• [Instructions for the task]: In the entries below, how many lines hold the word "brown"? Answer with the number only.

• [Source data]:
*****

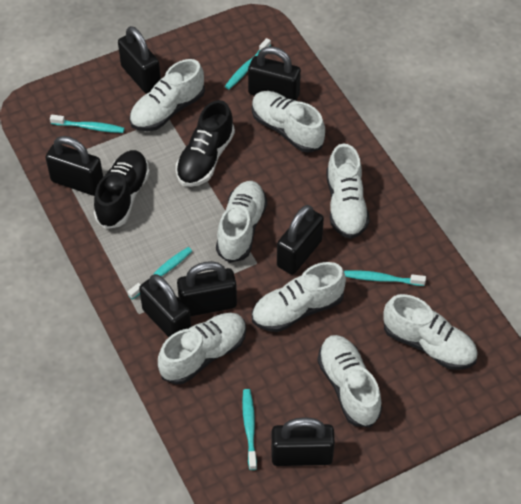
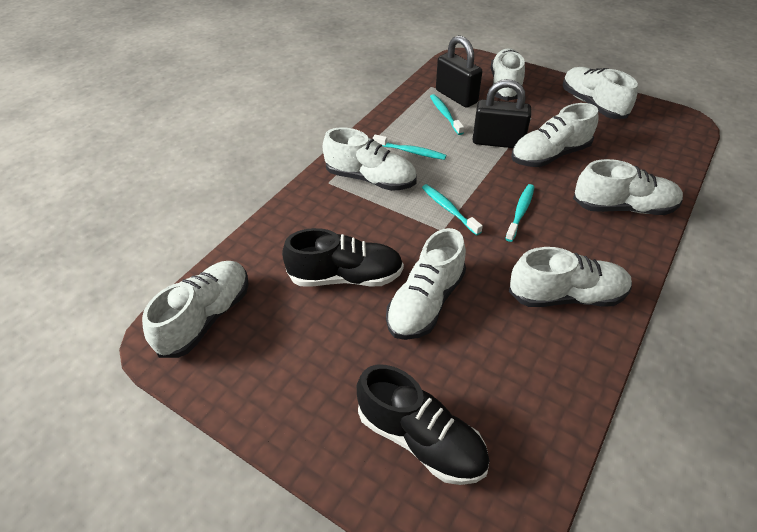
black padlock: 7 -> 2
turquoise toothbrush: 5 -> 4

*****

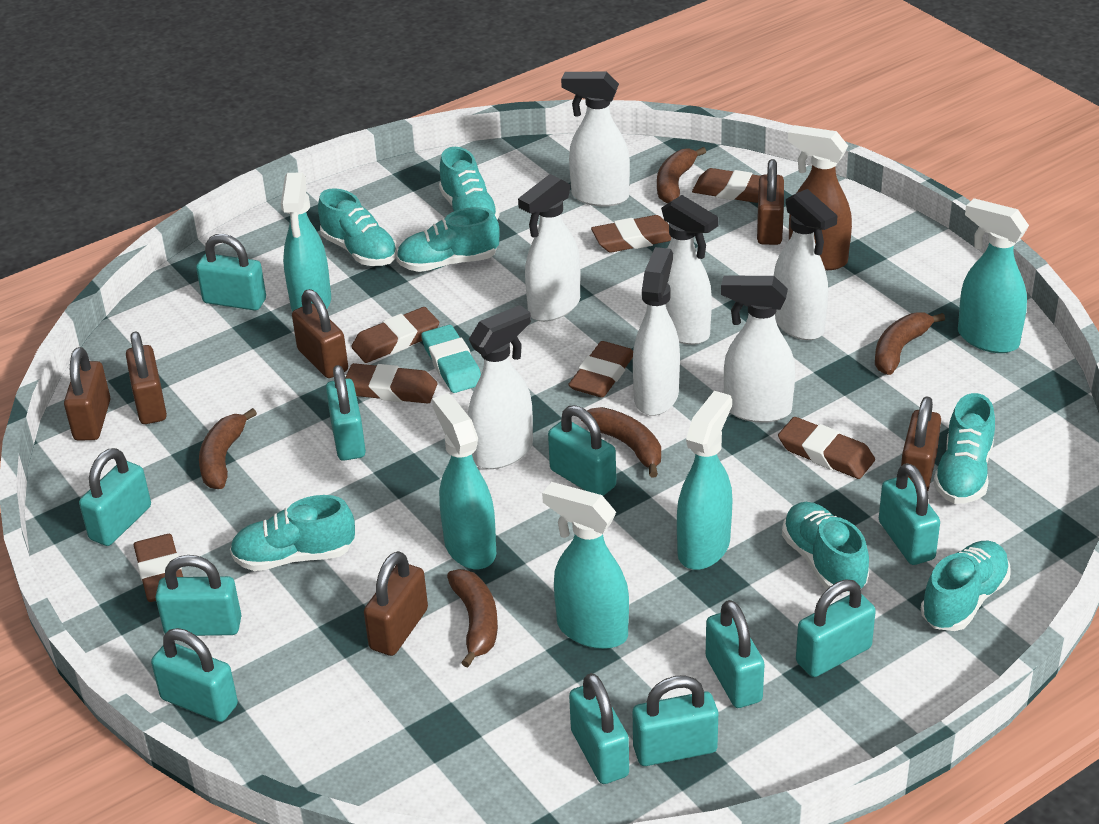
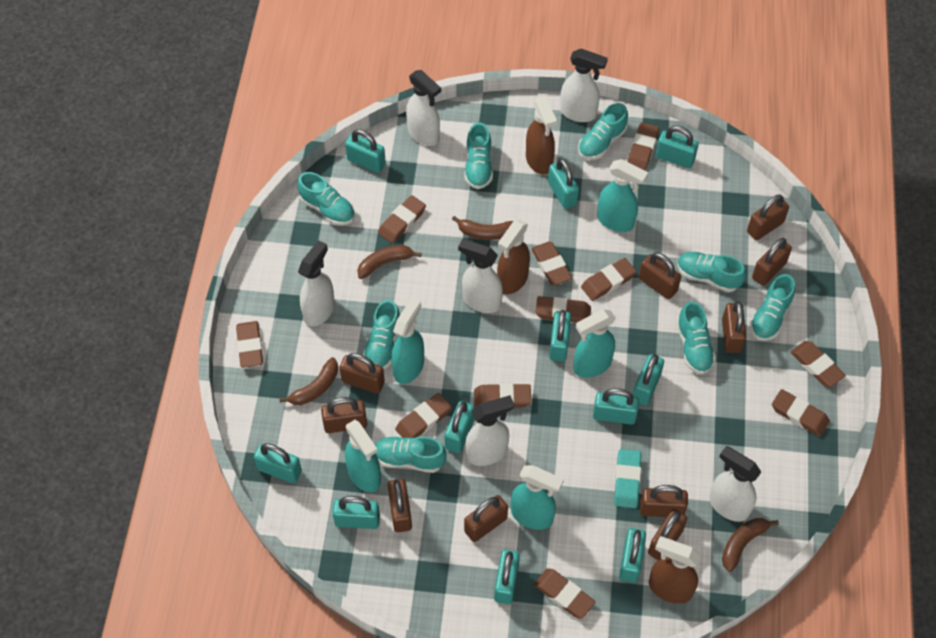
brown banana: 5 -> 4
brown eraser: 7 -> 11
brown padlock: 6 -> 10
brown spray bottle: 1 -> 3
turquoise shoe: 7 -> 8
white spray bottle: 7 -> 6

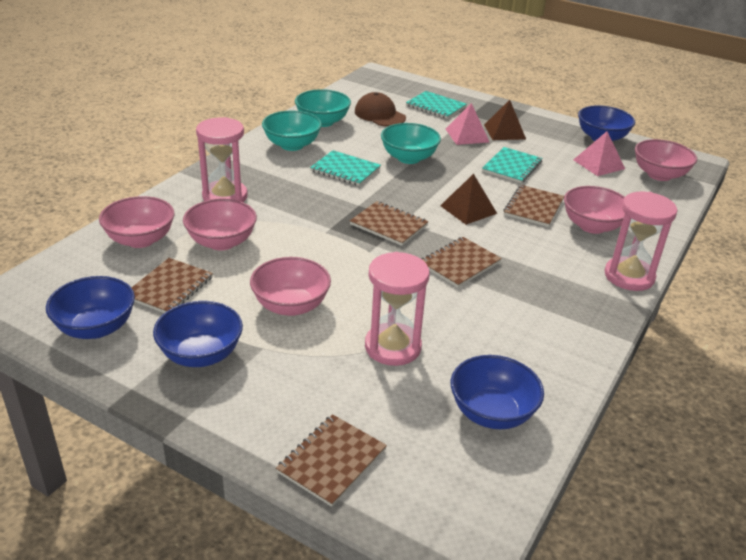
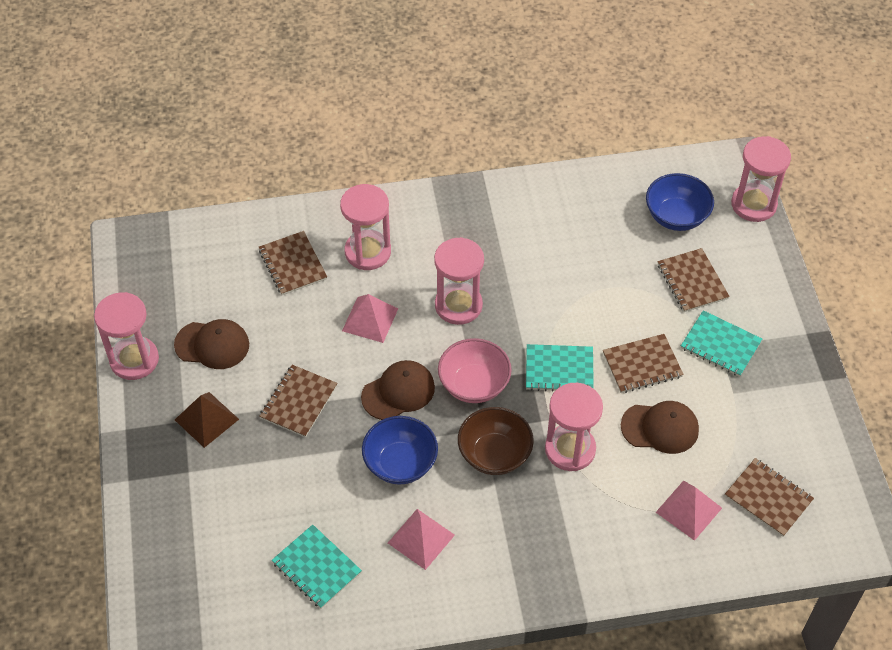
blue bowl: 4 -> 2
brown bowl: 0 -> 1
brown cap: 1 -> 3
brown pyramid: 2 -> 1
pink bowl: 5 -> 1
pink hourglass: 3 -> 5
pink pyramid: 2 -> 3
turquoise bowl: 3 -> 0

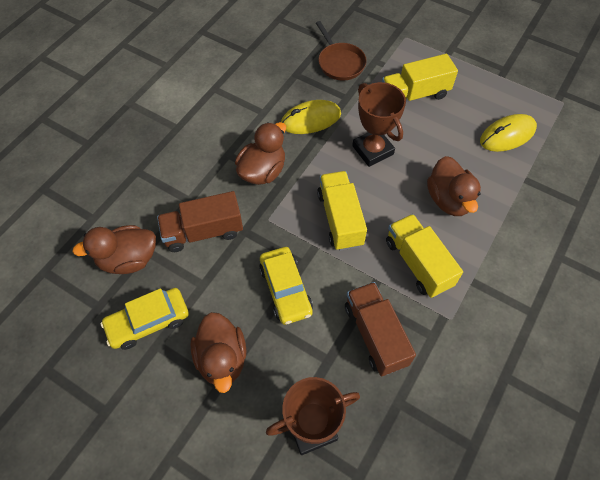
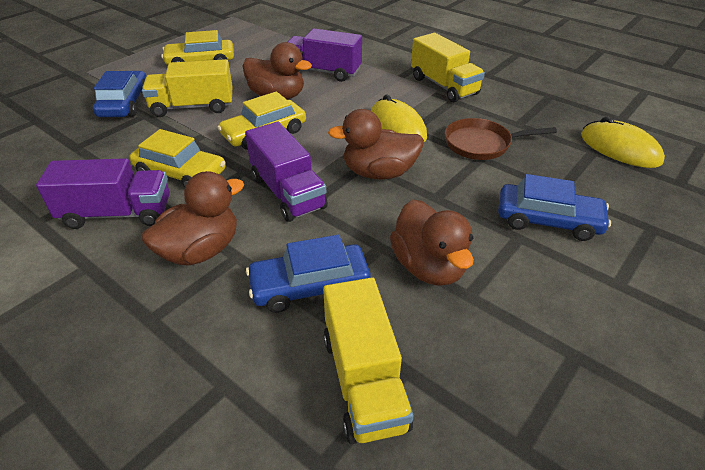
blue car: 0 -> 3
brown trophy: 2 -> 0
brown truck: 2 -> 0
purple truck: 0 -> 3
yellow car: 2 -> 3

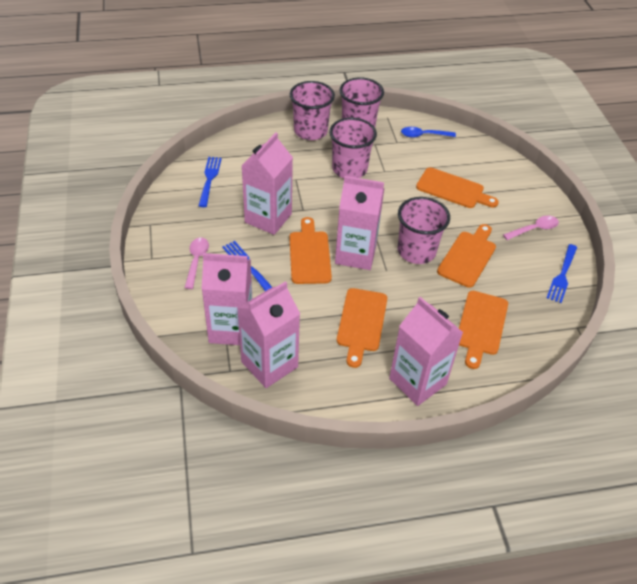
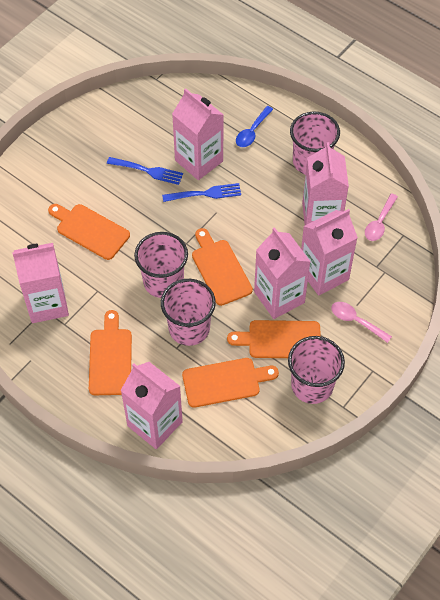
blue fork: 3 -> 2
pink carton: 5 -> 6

*****

• [Reply]: 9